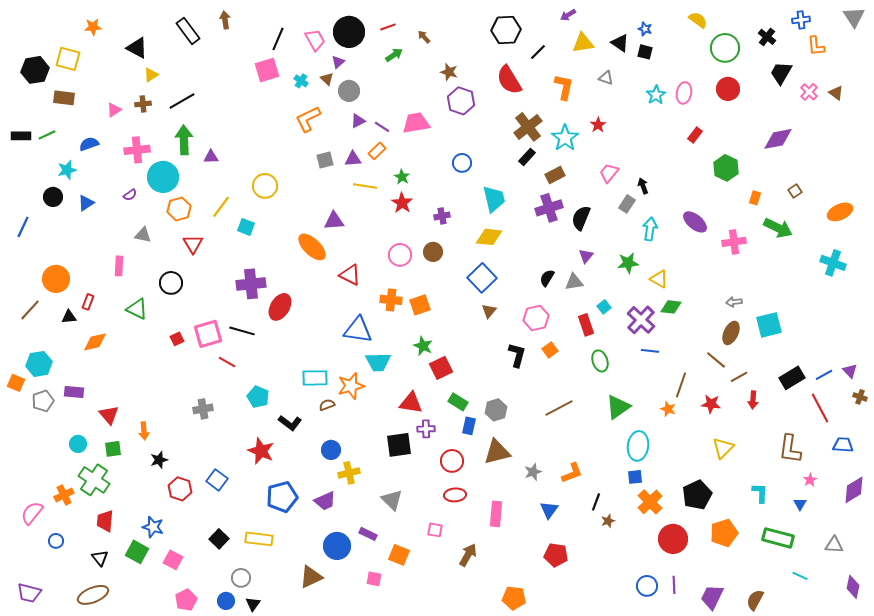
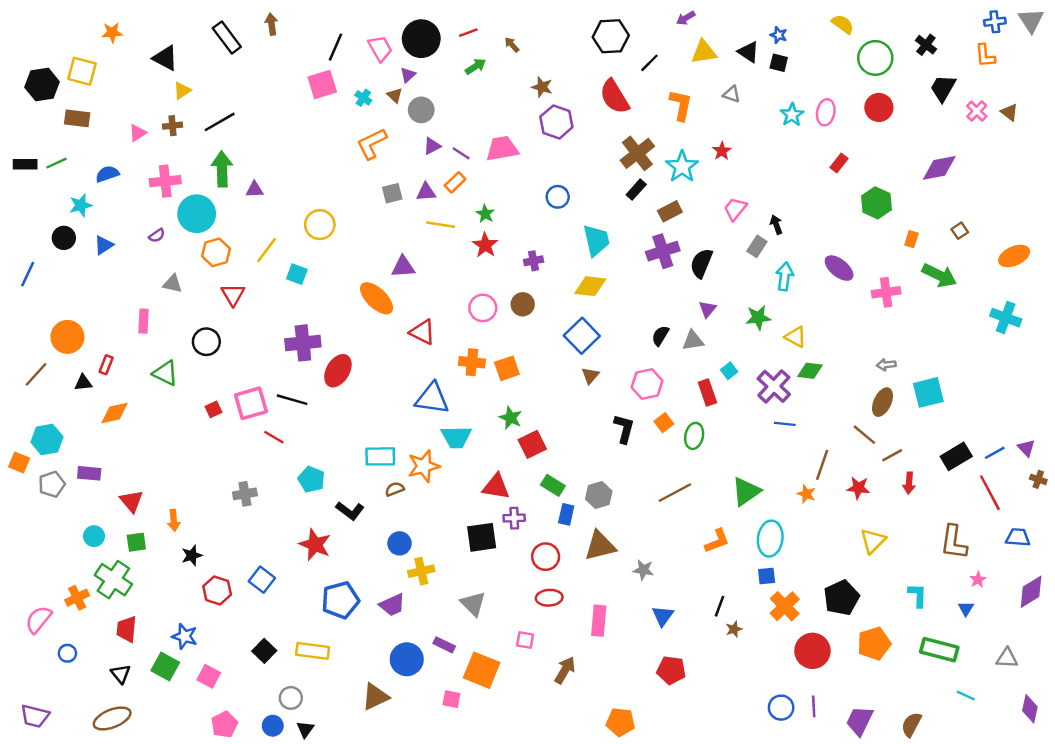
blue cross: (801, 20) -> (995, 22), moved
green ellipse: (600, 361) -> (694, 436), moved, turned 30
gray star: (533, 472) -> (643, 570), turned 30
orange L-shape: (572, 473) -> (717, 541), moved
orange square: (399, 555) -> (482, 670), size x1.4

* **Exercise goal**
Return exactly the lines from the line holding "green ellipse: (600, 361)" to the last line of the data, with both of those lines included and nothing added.

* **Task result**
green ellipse: (600, 361) -> (694, 436), moved, turned 30
gray star: (533, 472) -> (643, 570), turned 30
orange L-shape: (572, 473) -> (717, 541), moved
orange square: (399, 555) -> (482, 670), size x1.4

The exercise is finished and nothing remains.